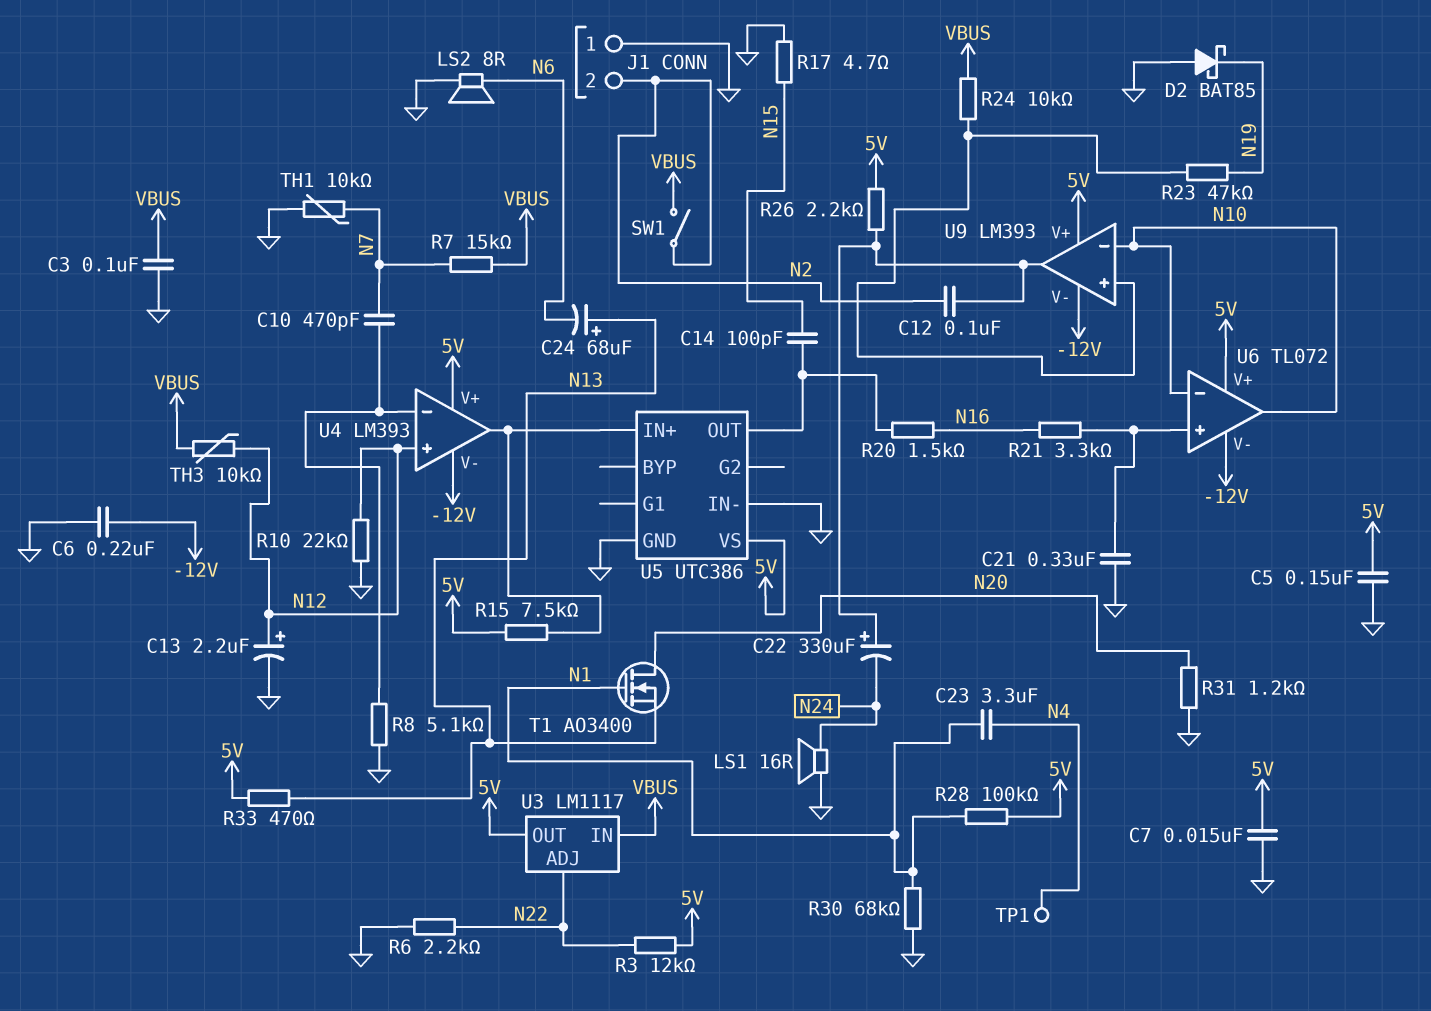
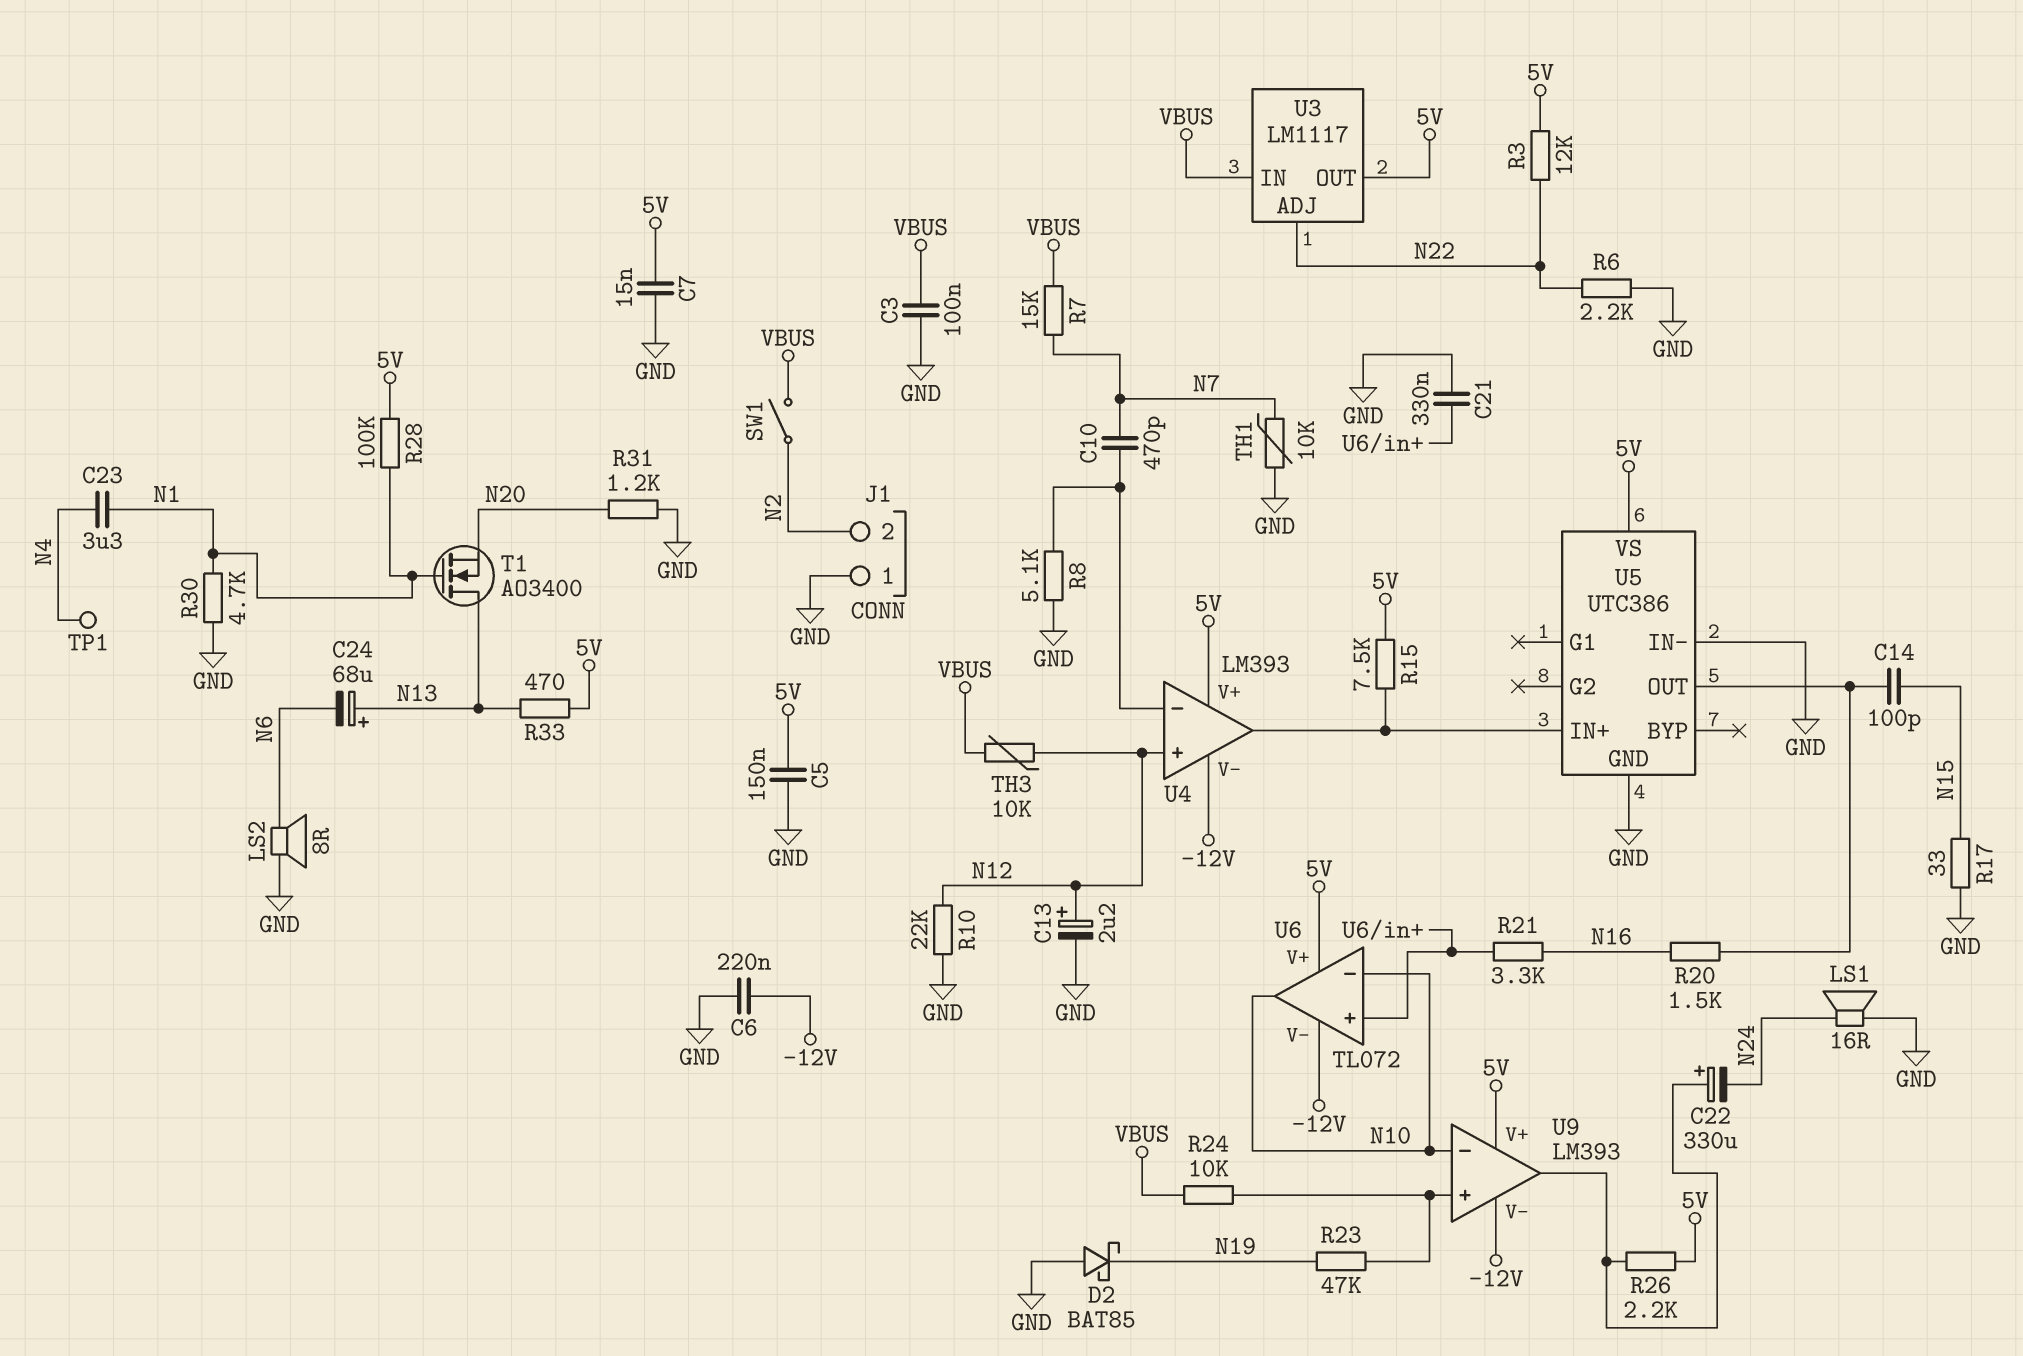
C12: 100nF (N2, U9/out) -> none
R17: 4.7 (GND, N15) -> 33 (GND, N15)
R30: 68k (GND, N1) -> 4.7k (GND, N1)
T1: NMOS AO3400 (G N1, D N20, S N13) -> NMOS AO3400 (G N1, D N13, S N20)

-.-.-

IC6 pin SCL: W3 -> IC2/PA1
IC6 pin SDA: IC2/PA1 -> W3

-.-.-

■ Instructions for the task:
Proceeding from the line containing "R30: 68k (GND, N1) -> 4.7k (GND, N1)" through the line containing "T1: NMOS AO3400", transcribe the lines above exactly, both end lines included.

■ Response to this exercise:
R30: 68k (GND, N1) -> 4.7k (GND, N1)
T1: NMOS AO3400 (G N1, D N20, S N13) -> NMOS AO3400 (G N1, D N13, S N20)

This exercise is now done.